TASK INSTRUCTIONS: Reproduce the line containing "LCD pin SDA: D2 -> D0" in the listing below, then every later line up to the end, precisely as written.

=======

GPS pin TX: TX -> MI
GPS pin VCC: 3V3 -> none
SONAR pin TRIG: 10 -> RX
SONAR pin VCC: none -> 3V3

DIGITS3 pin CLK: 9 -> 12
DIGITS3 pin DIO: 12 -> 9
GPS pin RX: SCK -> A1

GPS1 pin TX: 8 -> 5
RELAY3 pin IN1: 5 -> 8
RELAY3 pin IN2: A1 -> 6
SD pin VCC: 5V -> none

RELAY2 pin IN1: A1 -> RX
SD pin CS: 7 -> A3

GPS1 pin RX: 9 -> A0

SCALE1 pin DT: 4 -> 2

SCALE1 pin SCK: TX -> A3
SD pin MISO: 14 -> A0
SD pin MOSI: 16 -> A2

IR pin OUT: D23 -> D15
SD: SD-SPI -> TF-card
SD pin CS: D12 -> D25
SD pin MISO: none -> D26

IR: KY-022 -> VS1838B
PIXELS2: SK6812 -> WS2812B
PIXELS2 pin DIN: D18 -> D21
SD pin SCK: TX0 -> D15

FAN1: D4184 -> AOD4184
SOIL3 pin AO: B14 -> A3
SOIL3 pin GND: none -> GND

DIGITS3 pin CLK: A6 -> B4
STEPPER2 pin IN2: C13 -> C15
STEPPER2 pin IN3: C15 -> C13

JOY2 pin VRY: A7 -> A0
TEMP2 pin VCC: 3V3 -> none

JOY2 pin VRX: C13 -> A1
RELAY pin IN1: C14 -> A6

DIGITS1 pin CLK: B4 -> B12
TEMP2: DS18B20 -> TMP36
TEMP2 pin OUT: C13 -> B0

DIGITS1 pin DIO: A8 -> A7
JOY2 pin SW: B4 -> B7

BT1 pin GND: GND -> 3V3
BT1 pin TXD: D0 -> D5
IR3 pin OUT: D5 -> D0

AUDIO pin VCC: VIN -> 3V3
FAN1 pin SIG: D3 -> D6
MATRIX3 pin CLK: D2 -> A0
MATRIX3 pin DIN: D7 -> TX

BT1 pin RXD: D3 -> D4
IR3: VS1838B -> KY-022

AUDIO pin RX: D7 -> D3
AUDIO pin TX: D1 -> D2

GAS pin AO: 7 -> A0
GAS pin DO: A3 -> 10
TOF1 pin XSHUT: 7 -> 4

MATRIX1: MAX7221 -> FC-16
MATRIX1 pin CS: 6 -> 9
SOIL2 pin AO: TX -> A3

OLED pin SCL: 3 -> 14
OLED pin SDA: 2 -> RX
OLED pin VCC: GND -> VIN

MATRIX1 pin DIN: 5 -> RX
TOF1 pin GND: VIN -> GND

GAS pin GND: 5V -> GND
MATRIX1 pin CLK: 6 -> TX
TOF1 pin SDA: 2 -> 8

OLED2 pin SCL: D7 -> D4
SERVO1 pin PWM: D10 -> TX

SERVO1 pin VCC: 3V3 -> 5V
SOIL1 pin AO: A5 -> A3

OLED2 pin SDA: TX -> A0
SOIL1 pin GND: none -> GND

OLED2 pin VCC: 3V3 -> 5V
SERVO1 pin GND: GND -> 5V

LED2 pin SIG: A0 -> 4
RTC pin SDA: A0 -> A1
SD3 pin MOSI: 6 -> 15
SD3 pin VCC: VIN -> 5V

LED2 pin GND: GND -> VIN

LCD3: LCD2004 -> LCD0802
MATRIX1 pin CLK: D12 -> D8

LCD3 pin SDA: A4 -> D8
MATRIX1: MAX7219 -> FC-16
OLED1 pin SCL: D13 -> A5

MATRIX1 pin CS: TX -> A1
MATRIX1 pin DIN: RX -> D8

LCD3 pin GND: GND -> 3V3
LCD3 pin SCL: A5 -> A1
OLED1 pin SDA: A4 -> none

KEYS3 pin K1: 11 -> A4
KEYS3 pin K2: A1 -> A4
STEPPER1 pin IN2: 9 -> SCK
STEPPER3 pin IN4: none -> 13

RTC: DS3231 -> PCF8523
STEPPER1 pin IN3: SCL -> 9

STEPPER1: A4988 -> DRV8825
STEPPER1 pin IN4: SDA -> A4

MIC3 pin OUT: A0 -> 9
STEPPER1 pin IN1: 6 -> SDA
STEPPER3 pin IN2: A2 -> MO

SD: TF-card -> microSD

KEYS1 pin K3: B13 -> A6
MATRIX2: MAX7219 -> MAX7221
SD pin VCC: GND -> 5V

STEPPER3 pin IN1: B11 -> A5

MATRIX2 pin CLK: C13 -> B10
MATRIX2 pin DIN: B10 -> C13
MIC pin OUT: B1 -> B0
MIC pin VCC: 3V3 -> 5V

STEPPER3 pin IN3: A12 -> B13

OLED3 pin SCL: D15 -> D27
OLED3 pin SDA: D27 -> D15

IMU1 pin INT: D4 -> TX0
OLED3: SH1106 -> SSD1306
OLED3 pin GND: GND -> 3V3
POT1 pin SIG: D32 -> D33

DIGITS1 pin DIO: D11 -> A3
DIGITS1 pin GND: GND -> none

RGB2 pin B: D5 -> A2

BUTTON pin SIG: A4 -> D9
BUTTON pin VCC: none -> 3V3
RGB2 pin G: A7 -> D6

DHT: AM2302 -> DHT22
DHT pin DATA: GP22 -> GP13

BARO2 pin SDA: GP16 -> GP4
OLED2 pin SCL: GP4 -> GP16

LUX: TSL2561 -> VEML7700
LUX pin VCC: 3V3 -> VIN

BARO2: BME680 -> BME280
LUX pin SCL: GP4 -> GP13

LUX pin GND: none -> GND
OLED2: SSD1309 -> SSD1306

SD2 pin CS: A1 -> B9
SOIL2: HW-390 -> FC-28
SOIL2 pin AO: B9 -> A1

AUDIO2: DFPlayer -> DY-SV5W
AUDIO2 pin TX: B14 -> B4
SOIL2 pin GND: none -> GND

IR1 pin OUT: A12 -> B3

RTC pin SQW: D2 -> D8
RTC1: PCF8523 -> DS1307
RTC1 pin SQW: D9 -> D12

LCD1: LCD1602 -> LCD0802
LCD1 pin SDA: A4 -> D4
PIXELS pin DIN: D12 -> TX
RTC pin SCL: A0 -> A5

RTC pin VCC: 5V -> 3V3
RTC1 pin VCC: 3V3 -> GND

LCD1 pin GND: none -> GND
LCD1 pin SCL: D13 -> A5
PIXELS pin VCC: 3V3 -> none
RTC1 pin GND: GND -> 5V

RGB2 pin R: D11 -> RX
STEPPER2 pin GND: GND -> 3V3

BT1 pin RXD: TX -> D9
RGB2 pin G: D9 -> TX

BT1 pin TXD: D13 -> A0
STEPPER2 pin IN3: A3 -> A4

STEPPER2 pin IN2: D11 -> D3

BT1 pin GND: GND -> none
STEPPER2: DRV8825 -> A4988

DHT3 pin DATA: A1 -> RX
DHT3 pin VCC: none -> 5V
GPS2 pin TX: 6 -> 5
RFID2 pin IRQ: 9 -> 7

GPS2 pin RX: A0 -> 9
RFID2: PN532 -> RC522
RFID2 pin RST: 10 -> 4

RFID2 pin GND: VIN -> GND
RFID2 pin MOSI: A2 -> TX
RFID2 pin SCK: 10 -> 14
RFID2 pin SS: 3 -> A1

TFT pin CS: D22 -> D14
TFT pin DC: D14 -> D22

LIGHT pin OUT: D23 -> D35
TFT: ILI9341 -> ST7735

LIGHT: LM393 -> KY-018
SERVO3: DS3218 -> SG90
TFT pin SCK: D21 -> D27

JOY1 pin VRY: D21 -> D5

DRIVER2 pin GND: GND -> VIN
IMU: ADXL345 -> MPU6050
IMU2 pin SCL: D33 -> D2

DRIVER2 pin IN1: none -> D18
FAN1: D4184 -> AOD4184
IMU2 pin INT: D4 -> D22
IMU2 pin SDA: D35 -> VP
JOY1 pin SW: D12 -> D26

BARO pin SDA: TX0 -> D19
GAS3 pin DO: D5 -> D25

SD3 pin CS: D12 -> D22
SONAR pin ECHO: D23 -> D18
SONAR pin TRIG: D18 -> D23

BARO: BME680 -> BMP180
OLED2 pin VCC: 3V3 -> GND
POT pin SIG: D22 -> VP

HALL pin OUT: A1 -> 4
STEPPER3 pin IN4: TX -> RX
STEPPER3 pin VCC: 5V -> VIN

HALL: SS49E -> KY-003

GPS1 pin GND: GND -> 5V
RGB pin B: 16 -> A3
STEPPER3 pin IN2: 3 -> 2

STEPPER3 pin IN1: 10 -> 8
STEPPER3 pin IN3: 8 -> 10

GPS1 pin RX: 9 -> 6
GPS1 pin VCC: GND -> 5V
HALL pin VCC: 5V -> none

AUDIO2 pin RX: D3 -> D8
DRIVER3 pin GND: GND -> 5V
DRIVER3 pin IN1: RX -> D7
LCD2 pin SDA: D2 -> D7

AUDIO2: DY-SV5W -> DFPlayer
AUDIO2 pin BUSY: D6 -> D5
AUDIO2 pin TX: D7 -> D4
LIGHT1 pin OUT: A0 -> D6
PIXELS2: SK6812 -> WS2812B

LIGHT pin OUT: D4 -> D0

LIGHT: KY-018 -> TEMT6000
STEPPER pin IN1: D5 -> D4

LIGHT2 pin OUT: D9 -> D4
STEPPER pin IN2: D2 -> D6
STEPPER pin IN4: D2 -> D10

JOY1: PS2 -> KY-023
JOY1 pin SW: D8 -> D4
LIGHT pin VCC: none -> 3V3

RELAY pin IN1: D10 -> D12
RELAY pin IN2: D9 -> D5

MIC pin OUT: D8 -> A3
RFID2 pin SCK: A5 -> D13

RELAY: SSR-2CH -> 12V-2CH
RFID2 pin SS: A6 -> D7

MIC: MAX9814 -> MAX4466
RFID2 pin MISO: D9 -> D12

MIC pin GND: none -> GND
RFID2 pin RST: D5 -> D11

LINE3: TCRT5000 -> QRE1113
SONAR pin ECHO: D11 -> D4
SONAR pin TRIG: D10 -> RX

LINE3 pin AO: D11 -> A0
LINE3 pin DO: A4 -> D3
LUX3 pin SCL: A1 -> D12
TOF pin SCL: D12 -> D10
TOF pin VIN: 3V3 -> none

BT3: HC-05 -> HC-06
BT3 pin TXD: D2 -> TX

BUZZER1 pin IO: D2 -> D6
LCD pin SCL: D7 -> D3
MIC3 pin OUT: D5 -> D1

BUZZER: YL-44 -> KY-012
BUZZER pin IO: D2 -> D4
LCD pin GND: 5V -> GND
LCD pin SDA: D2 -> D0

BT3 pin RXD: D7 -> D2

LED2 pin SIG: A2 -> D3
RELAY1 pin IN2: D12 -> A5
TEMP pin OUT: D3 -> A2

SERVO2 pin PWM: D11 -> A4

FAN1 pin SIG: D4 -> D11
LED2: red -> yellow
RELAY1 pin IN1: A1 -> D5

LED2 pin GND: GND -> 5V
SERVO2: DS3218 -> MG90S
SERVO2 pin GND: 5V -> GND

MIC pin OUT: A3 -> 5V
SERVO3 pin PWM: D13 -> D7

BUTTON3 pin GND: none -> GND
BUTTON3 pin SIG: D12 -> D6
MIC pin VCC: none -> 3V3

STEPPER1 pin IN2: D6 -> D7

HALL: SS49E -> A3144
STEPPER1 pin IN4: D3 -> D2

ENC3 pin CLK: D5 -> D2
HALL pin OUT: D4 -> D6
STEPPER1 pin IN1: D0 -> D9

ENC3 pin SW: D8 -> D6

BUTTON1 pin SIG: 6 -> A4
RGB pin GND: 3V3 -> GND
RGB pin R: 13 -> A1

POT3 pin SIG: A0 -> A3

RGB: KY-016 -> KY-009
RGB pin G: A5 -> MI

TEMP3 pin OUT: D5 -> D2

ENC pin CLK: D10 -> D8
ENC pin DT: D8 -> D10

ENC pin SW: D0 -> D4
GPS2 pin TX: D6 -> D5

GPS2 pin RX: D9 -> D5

=======

RESPONSE FOR THIS EXERCISE:
LCD pin SDA: D2 -> D0

BT3 pin RXD: D7 -> D2

LED2 pin SIG: A2 -> D3
RELAY1 pin IN2: D12 -> A5
TEMP pin OUT: D3 -> A2

SERVO2 pin PWM: D11 -> A4

FAN1 pin SIG: D4 -> D11
LED2: red -> yellow
RELAY1 pin IN1: A1 -> D5

LED2 pin GND: GND -> 5V
SERVO2: DS3218 -> MG90S
SERVO2 pin GND: 5V -> GND

MIC pin OUT: A3 -> 5V
SERVO3 pin PWM: D13 -> D7

BUTTON3 pin GND: none -> GND
BUTTON3 pin SIG: D12 -> D6
MIC pin VCC: none -> 3V3

STEPPER1 pin IN2: D6 -> D7

HALL: SS49E -> A3144
STEPPER1 pin IN4: D3 -> D2

ENC3 pin CLK: D5 -> D2
HALL pin OUT: D4 -> D6
STEPPER1 pin IN1: D0 -> D9

ENC3 pin SW: D8 -> D6

BUTTON1 pin SIG: 6 -> A4
RGB pin GND: 3V3 -> GND
RGB pin R: 13 -> A1

POT3 pin SIG: A0 -> A3

RGB: KY-016 -> KY-009
RGB pin G: A5 -> MI

TEMP3 pin OUT: D5 -> D2

ENC pin CLK: D10 -> D8
ENC pin DT: D8 -> D10

ENC pin SW: D0 -> D4
GPS2 pin TX: D6 -> D5

GPS2 pin RX: D9 -> D5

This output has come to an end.